--- START ---
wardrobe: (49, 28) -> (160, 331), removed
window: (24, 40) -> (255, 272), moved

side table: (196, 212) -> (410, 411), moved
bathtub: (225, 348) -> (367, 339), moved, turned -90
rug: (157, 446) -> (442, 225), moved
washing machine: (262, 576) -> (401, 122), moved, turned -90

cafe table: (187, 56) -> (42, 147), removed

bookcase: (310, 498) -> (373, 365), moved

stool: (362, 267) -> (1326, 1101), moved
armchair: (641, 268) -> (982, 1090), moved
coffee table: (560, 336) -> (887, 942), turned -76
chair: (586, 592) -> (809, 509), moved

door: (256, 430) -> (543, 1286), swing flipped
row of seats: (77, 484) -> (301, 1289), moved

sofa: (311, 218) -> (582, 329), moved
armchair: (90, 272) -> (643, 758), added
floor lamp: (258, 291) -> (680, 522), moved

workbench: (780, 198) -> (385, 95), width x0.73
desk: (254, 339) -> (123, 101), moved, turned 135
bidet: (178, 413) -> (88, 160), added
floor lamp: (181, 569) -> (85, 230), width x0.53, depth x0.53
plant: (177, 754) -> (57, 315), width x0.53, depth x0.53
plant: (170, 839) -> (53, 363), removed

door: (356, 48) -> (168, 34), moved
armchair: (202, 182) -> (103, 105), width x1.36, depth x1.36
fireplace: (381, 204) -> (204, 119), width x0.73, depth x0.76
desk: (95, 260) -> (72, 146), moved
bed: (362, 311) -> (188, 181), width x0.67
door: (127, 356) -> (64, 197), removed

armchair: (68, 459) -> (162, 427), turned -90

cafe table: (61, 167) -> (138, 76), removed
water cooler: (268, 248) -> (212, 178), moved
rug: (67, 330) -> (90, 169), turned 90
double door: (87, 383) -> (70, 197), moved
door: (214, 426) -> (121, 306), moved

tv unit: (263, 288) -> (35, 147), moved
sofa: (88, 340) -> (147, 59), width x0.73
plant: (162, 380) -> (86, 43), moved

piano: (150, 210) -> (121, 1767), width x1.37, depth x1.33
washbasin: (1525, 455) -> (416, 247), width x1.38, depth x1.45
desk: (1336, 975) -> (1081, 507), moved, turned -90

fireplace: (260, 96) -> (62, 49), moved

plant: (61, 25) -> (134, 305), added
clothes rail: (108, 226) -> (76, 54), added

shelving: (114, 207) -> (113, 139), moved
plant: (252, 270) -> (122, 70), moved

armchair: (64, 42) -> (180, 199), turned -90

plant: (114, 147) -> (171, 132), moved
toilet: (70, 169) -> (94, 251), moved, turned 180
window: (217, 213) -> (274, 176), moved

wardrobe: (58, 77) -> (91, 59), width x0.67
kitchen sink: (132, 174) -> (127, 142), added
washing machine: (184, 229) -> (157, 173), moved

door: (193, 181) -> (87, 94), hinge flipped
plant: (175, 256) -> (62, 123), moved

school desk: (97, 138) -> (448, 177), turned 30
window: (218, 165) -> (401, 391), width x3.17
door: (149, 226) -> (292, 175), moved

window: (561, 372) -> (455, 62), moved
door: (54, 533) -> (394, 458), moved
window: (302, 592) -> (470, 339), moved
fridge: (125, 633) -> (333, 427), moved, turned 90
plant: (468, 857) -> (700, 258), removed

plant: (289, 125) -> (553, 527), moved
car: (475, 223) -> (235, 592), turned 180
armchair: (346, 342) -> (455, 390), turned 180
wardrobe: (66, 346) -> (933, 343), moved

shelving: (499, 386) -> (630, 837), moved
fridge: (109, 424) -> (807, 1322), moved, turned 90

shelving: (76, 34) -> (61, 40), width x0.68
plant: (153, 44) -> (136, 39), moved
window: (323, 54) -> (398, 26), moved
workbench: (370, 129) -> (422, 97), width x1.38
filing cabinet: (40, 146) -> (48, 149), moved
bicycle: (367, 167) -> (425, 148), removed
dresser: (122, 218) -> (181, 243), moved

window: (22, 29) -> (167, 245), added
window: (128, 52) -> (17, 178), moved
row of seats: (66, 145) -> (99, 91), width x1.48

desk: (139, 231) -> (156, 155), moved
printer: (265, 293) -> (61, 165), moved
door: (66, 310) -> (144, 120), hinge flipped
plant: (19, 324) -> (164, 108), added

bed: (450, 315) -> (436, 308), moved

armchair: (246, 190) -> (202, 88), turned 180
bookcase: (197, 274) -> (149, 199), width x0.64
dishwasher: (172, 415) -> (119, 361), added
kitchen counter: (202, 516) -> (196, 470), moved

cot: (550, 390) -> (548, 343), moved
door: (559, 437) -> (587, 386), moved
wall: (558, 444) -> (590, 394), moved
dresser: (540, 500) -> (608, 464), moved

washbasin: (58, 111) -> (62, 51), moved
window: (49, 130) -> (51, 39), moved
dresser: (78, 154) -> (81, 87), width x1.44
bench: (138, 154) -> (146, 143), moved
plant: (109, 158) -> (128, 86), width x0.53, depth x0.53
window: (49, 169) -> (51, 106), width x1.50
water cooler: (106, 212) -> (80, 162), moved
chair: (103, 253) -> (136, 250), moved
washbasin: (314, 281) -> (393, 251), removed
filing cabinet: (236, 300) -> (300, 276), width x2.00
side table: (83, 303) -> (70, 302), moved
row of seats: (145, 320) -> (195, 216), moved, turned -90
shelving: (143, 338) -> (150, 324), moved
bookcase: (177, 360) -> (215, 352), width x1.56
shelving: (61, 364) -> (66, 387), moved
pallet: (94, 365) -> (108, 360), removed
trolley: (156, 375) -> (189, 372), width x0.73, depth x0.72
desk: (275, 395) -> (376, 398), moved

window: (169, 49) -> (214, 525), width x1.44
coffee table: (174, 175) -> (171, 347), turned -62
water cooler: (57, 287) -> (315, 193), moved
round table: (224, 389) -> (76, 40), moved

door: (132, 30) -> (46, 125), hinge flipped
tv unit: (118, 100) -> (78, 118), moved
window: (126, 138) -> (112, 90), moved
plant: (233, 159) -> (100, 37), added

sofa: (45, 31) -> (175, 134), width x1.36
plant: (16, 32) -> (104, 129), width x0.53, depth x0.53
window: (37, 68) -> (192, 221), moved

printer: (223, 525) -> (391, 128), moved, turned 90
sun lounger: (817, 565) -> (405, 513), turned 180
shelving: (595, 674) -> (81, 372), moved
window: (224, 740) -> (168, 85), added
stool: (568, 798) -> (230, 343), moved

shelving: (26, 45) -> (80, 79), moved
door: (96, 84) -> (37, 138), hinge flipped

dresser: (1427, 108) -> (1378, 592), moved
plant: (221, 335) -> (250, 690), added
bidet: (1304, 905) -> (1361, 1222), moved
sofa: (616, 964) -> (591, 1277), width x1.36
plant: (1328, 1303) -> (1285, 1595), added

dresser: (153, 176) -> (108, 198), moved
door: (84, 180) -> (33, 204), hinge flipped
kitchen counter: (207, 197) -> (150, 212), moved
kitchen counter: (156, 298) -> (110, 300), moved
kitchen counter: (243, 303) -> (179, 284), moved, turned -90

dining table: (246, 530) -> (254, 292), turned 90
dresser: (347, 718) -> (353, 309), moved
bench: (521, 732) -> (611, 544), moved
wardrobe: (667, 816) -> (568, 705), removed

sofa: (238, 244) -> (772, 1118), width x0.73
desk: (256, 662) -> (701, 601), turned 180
--- END ---
**Exercise description**. Begin at the line above that has "plant: (252, 270) -> (122, 70), moved" and stop after the line that has "washing machine: (184, 229)", copying each line exactly and adding nothing else.

**Written solution**.
plant: (252, 270) -> (122, 70), moved

armchair: (64, 42) -> (180, 199), turned -90

plant: (114, 147) -> (171, 132), moved
toilet: (70, 169) -> (94, 251), moved, turned 180
window: (217, 213) -> (274, 176), moved

wardrobe: (58, 77) -> (91, 59), width x0.67
kitchen sink: (132, 174) -> (127, 142), added
washing machine: (184, 229) -> (157, 173), moved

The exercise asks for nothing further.